- Task brief: For each line below that holds the word "green", make a copy.

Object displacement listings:
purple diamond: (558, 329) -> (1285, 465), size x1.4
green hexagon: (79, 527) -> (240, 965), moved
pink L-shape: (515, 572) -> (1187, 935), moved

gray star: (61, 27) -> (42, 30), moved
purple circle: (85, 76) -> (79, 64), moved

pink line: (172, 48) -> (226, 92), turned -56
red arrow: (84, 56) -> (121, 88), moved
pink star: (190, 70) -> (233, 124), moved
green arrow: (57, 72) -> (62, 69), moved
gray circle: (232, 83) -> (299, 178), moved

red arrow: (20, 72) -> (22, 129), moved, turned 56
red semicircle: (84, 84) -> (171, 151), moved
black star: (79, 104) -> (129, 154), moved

- Exercise answer:
green hexagon: (79, 527) -> (240, 965), moved
green arrow: (57, 72) -> (62, 69), moved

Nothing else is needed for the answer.